▶ _Information_:
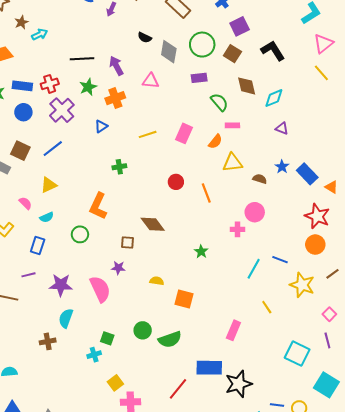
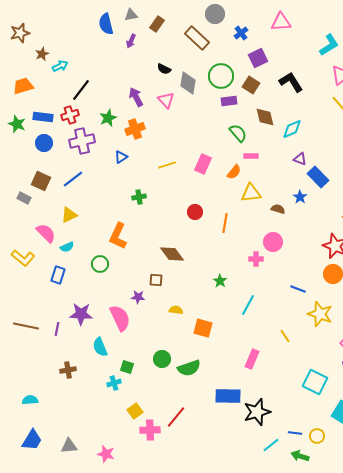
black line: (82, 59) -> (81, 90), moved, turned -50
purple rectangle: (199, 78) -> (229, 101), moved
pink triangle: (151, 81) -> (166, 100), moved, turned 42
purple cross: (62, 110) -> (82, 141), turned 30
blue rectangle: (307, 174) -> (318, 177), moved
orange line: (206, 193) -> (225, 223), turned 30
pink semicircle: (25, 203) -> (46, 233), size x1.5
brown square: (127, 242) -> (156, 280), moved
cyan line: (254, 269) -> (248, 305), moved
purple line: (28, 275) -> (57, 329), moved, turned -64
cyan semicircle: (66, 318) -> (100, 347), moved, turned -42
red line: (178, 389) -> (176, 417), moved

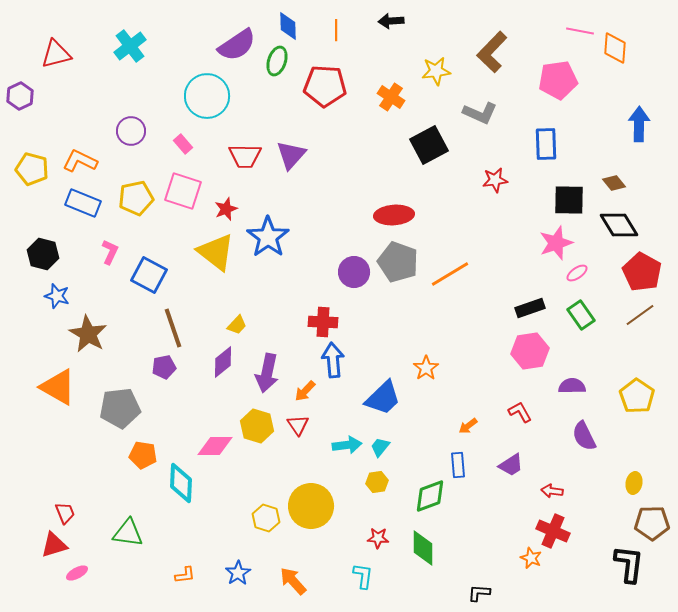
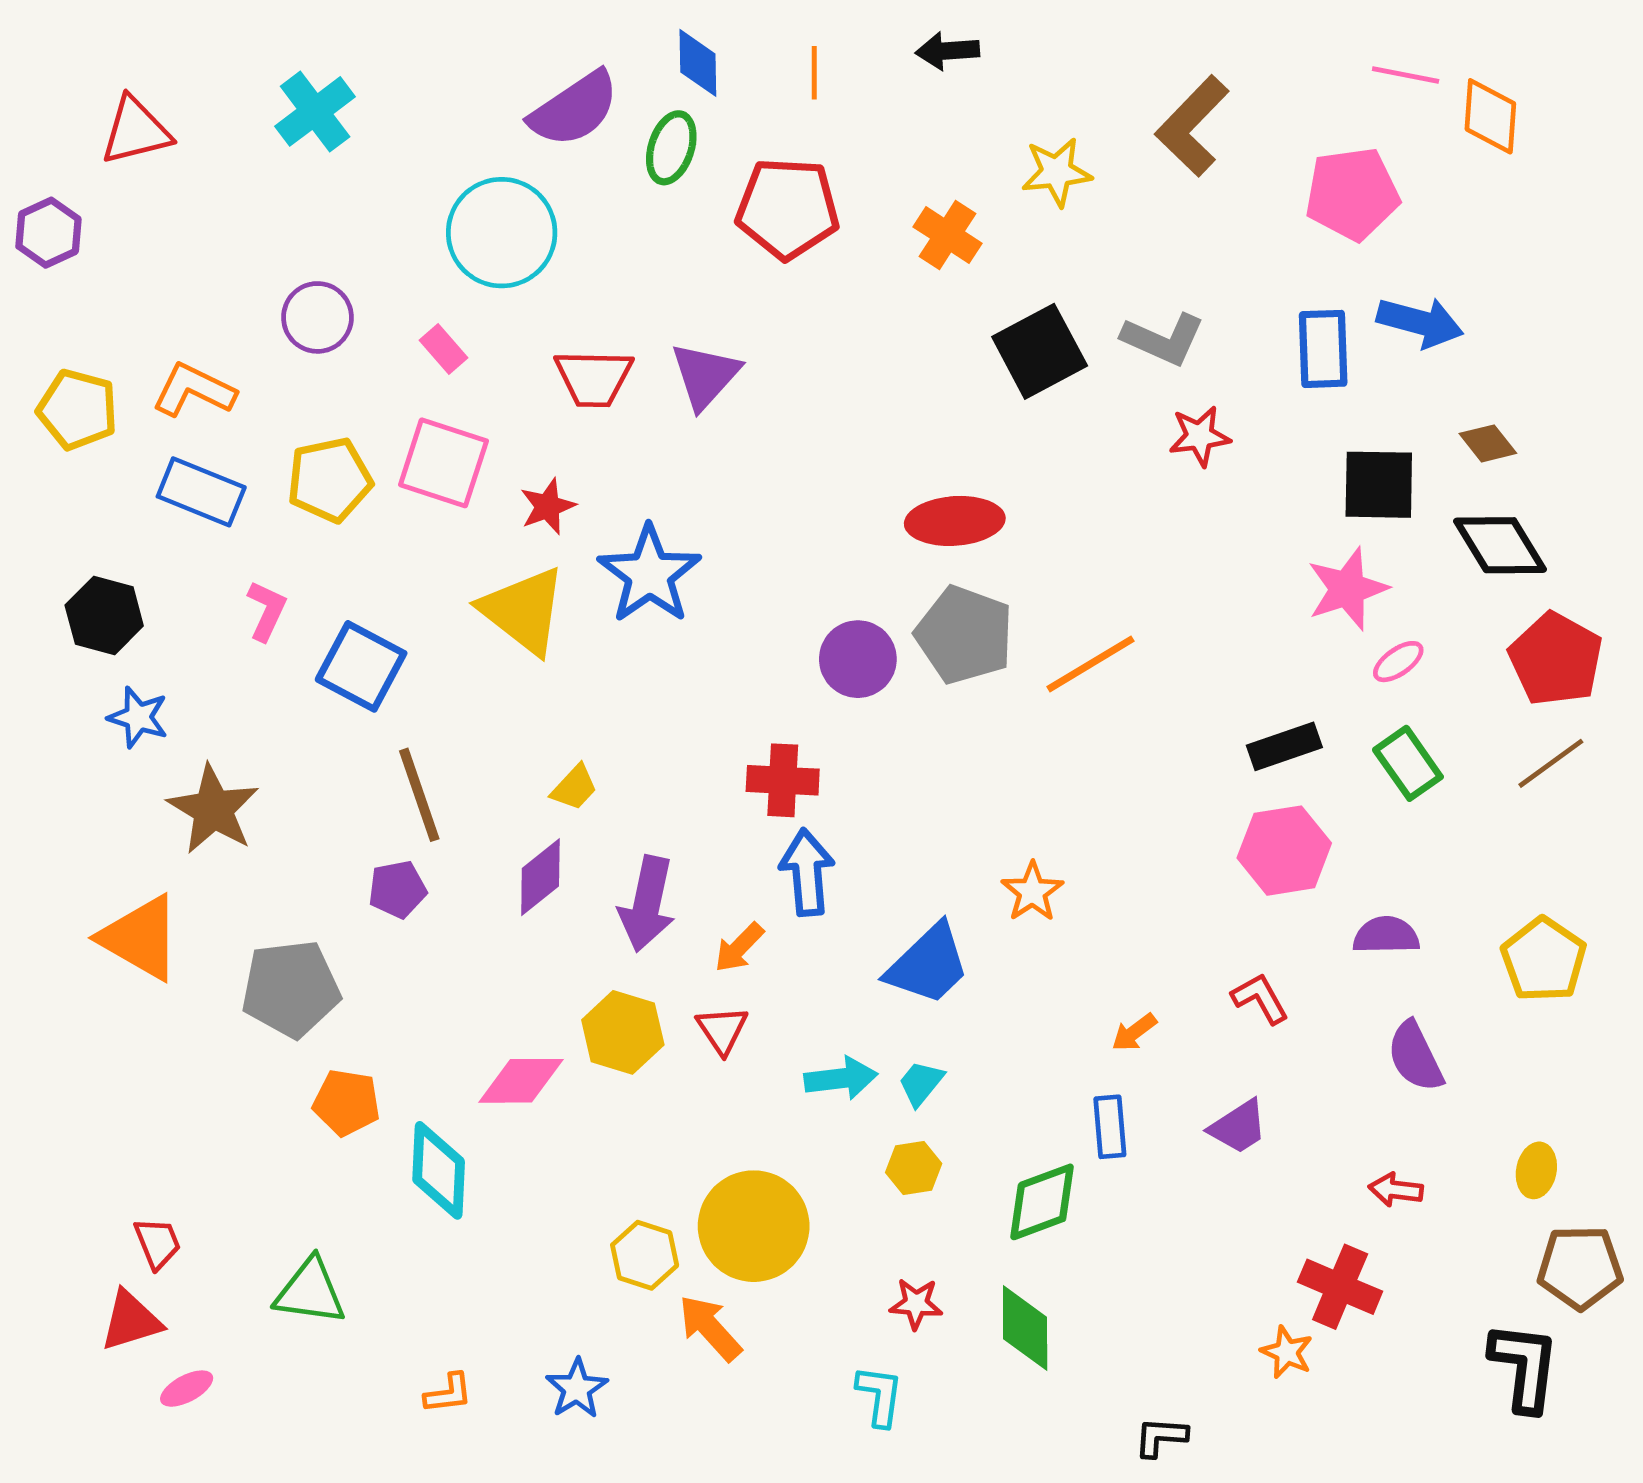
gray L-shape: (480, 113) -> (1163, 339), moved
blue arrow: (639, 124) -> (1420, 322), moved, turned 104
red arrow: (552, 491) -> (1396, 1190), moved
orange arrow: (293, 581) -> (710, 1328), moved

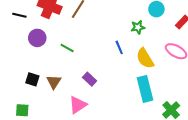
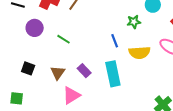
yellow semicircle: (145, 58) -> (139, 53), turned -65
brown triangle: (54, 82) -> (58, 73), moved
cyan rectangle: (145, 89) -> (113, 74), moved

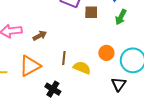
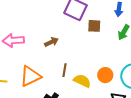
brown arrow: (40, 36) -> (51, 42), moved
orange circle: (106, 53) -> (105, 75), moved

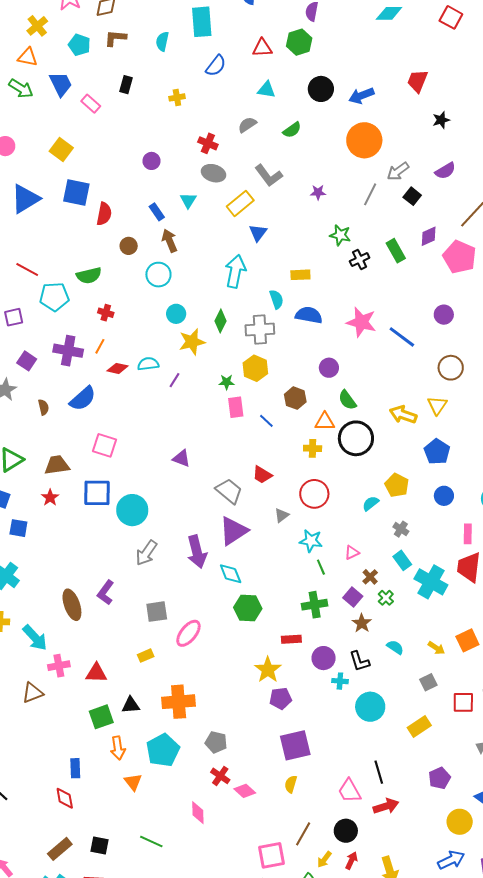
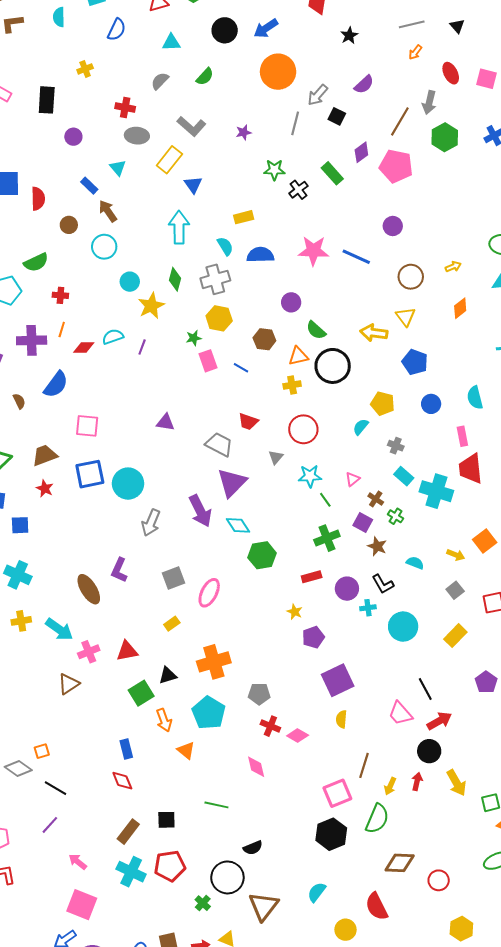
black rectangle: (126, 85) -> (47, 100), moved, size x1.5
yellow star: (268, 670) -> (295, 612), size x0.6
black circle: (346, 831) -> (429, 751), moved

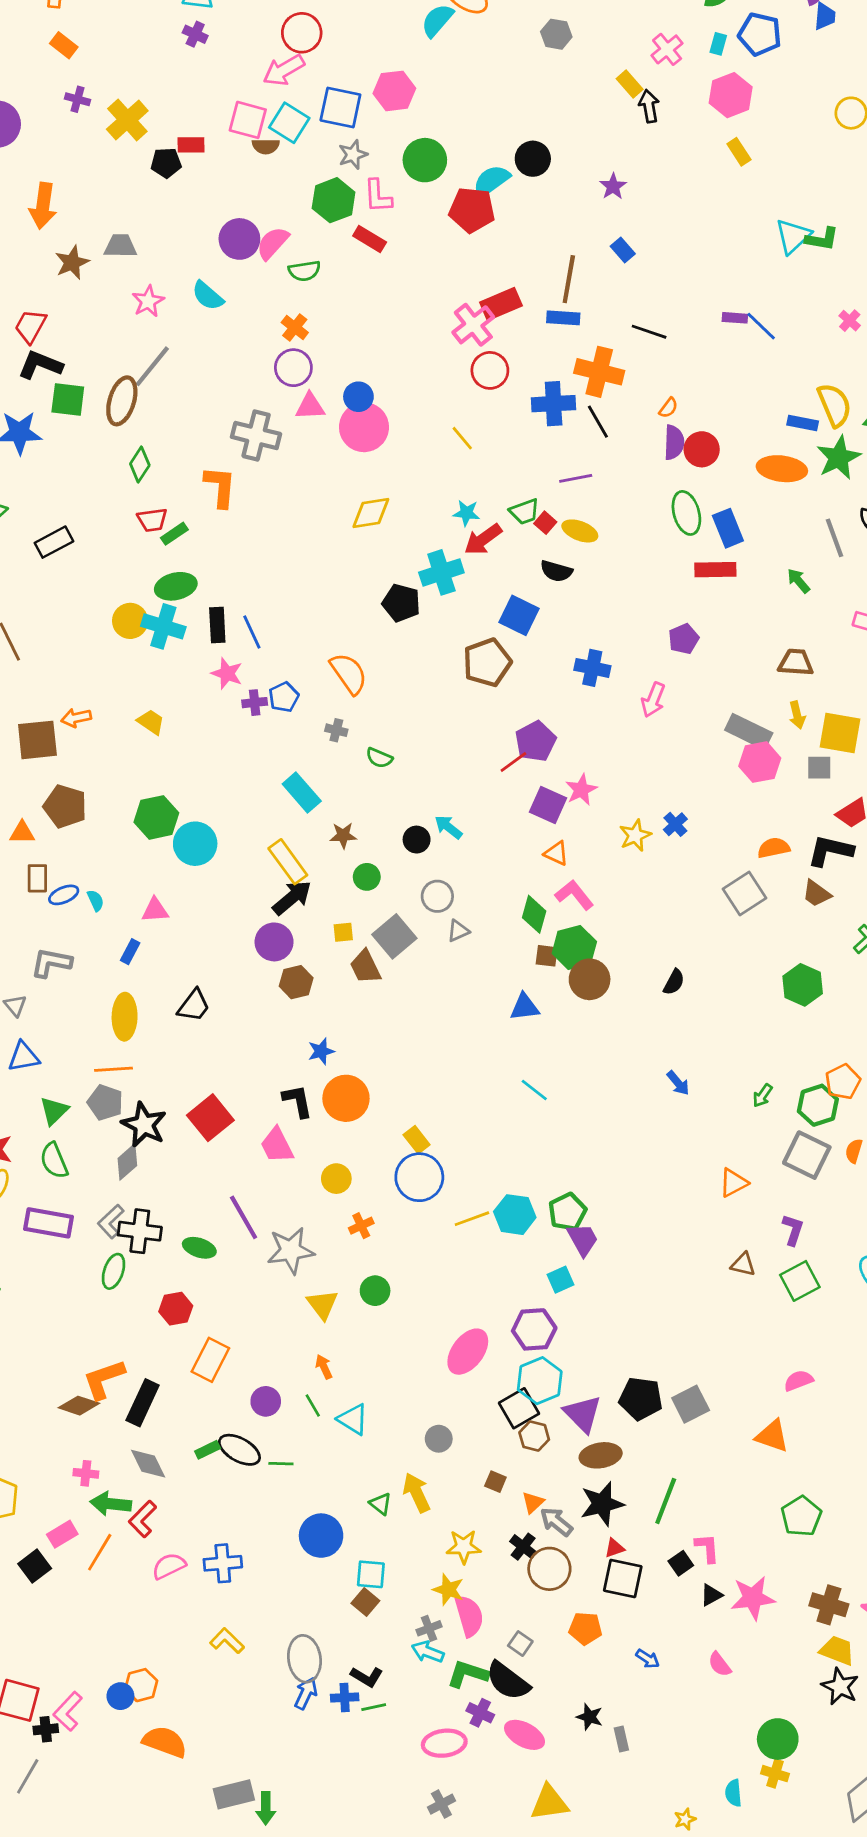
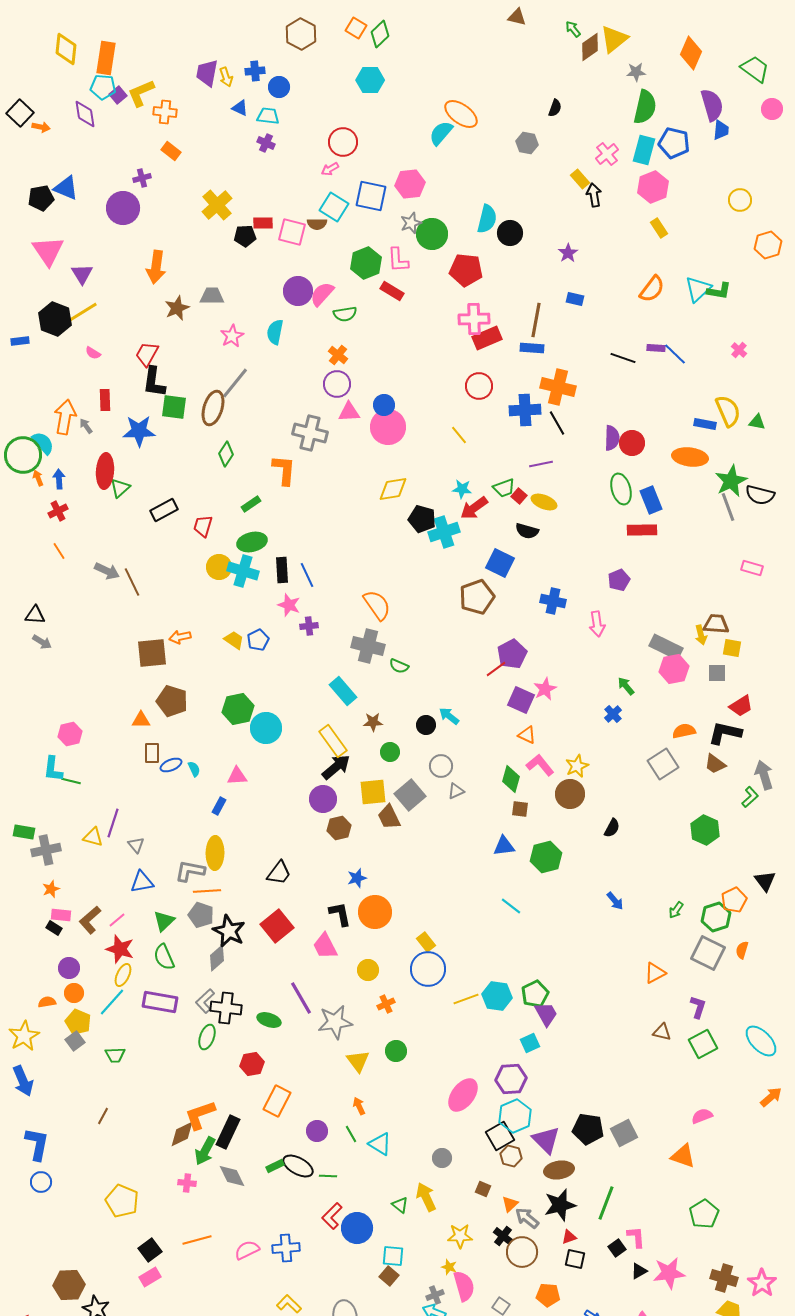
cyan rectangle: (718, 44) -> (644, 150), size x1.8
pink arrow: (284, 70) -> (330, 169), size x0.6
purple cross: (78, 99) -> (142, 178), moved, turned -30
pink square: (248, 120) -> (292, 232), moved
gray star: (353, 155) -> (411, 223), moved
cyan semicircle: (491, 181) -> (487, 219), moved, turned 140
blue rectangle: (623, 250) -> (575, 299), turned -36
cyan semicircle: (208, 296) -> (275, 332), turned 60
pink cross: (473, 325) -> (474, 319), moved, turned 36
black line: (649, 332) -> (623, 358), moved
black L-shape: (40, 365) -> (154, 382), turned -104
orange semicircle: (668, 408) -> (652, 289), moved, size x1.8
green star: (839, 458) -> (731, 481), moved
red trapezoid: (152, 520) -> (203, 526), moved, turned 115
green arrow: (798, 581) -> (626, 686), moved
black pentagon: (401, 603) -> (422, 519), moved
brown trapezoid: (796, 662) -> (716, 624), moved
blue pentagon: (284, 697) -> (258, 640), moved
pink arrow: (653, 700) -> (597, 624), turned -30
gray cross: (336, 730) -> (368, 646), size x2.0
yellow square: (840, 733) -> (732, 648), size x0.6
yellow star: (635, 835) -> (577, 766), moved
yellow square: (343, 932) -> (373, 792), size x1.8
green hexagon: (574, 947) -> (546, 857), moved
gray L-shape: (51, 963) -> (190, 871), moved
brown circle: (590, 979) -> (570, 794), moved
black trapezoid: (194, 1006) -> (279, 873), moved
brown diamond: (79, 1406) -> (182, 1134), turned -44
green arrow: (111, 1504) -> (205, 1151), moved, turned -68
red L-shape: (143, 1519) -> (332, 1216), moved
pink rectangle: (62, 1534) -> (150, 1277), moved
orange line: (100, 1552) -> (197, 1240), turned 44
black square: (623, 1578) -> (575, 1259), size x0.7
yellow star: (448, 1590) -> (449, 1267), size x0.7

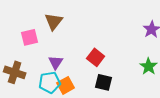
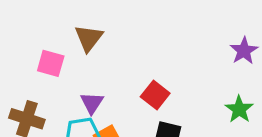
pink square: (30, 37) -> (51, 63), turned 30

▶ _Task statement_:
Only lines belong in the copy, not pictures: write out exactly the lines of the records from the first through the one holding "orange arrow: (293, 581)".

▶ _Response to this task_:
black line: (82, 59) -> (81, 90), moved, turned -50
purple rectangle: (199, 78) -> (229, 101), moved
pink triangle: (151, 81) -> (166, 100), moved, turned 42
purple cross: (62, 110) -> (82, 141), turned 30
blue rectangle: (307, 174) -> (318, 177), moved
orange line: (206, 193) -> (225, 223), turned 30
pink semicircle: (25, 203) -> (46, 233), size x1.5
brown square: (127, 242) -> (156, 280), moved
cyan line: (254, 269) -> (248, 305), moved
purple line: (28, 275) -> (57, 329), moved, turned -64
cyan semicircle: (66, 318) -> (100, 347), moved, turned -42
red line: (178, 389) -> (176, 417), moved

gray L-shape: (480, 113) -> (1163, 339), moved
blue arrow: (639, 124) -> (1420, 322), moved, turned 104
red arrow: (552, 491) -> (1396, 1190), moved
orange arrow: (293, 581) -> (710, 1328), moved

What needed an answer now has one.